Work instructions ::
Without including any pictures, write out the data below exactly.

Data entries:

--

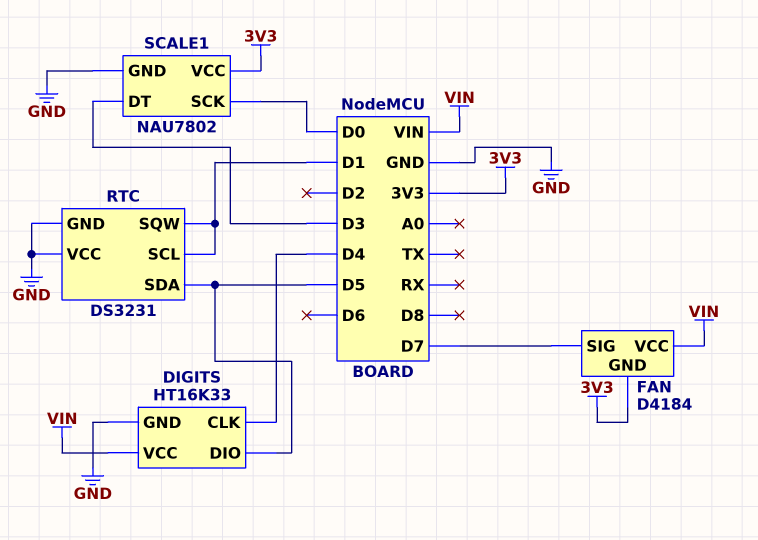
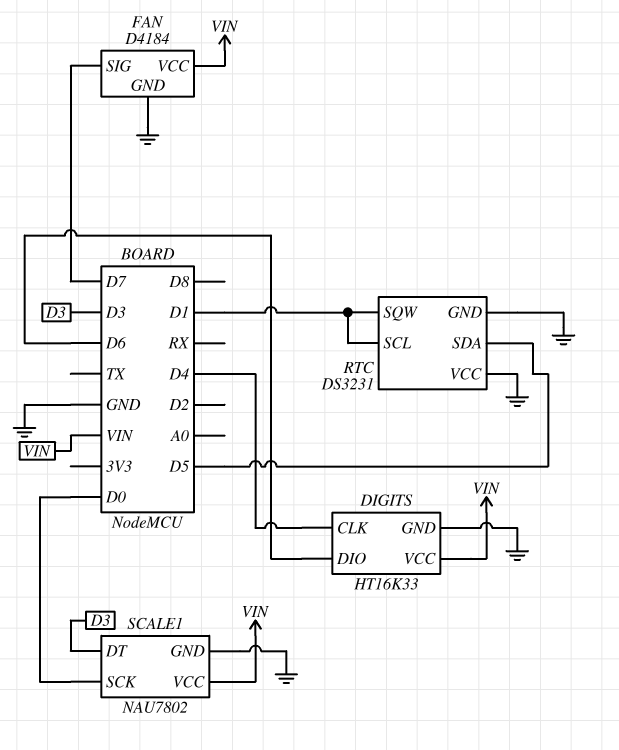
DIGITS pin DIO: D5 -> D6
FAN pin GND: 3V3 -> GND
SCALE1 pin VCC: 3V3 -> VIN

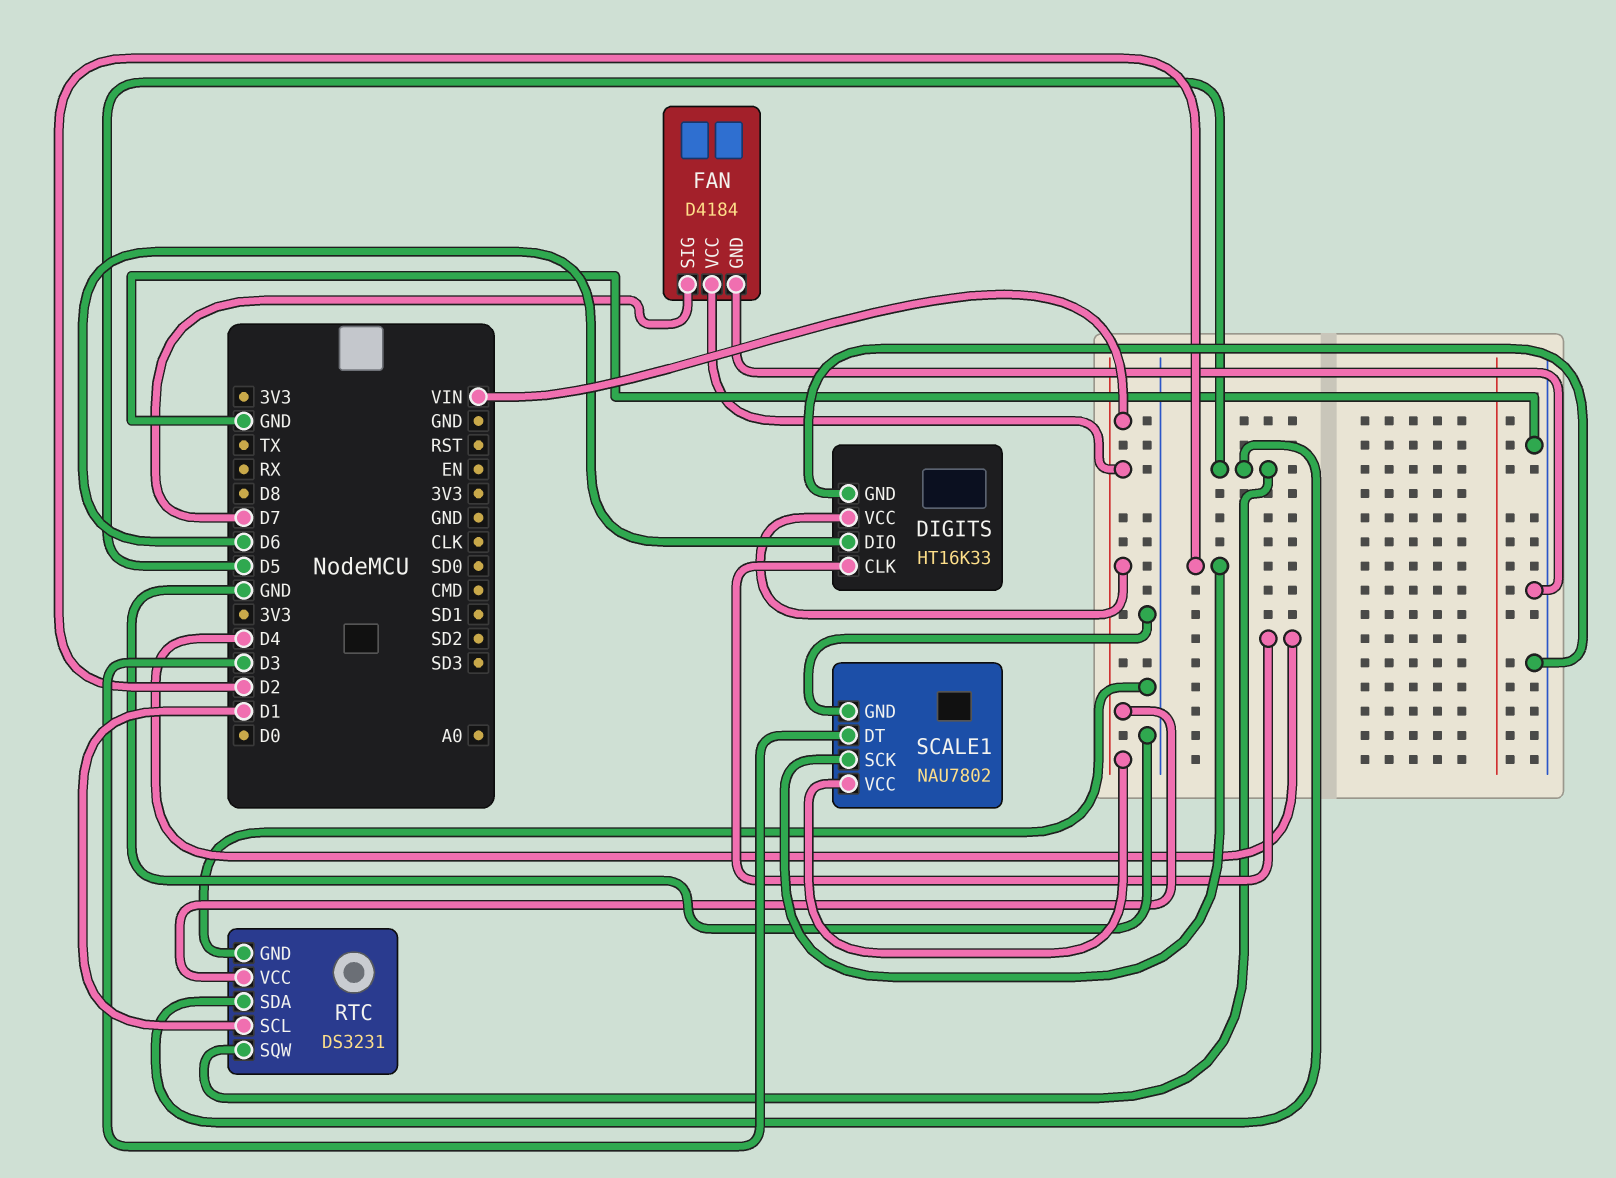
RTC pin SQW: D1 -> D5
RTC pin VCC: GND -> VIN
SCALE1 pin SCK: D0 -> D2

--

Completed exercise ::
DIGITS pin DIO: D5 -> D6
FAN pin GND: 3V3 -> GND
SCALE1 pin VCC: 3V3 -> VIN

RTC pin SQW: D1 -> D5
RTC pin VCC: GND -> VIN
SCALE1 pin SCK: D0 -> D2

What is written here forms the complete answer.